[Requirement] The answer must consist of each line below that holds the word "camera", copied as it stands.

Object correspondence data

== Segment start ==

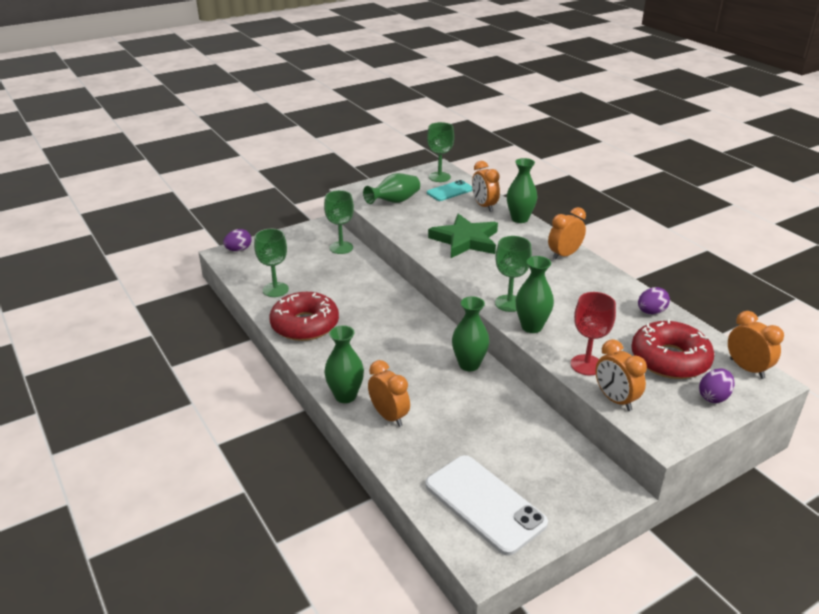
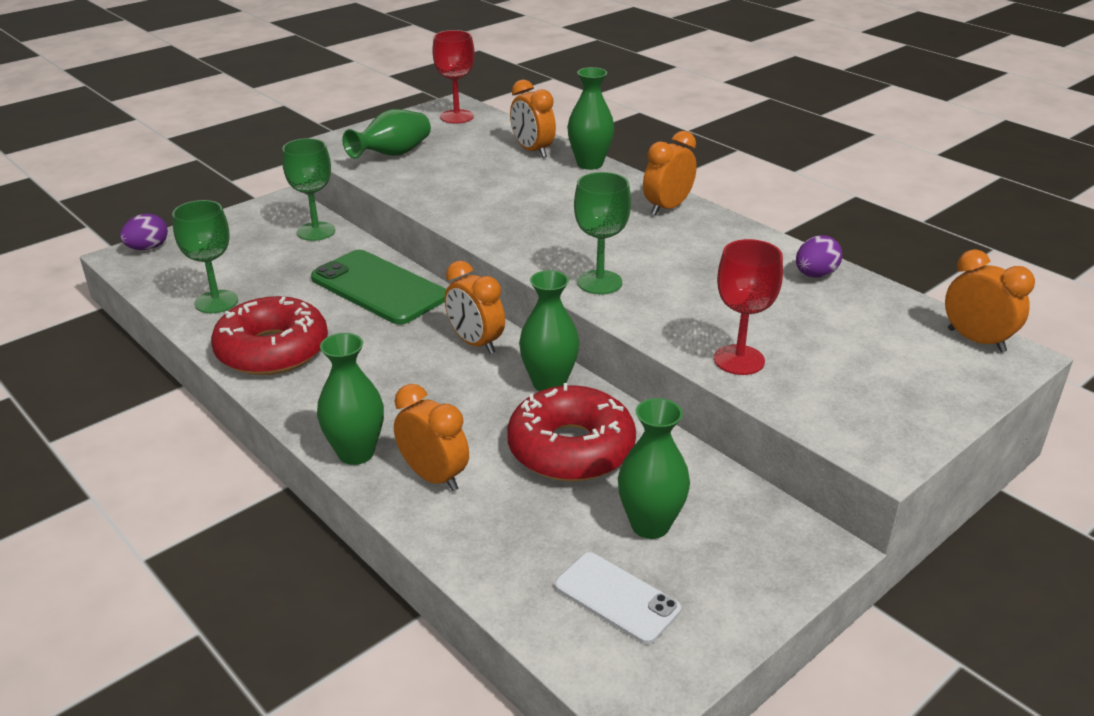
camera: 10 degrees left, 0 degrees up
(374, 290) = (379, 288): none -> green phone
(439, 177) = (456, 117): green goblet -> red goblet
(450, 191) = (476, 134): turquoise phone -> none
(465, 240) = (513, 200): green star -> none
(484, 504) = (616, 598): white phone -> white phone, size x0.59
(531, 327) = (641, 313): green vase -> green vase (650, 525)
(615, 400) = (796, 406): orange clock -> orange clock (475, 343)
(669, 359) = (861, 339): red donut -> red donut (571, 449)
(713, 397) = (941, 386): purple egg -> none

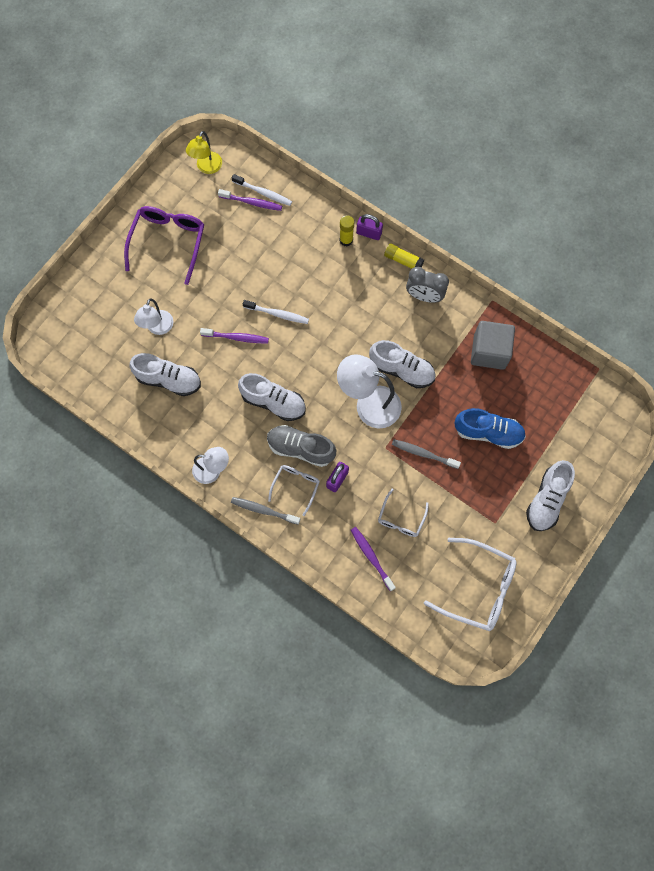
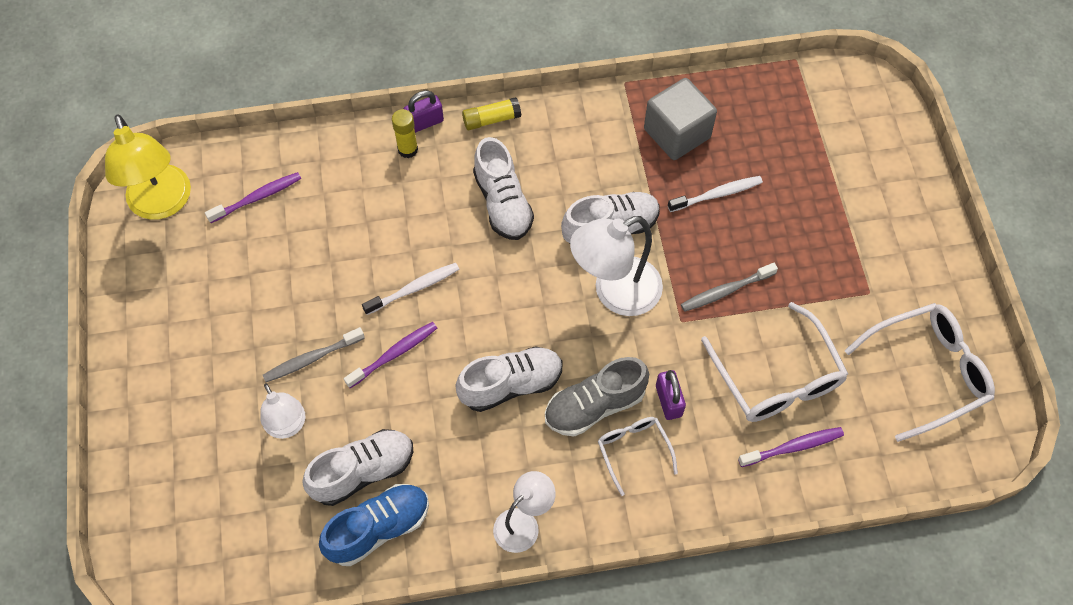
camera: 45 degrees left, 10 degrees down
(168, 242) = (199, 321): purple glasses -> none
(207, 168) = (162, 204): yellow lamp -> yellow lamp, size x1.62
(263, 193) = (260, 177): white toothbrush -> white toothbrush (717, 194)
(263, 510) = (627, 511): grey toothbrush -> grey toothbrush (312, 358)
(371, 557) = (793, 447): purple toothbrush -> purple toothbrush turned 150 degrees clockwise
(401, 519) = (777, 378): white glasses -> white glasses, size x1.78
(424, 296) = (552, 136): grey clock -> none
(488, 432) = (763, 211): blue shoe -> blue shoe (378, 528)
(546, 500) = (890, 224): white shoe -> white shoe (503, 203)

== Segment end ==

[The completed task]
camera: 10 degrees left, 0 degrees up
camera: 45 degrees left, 10 degrees down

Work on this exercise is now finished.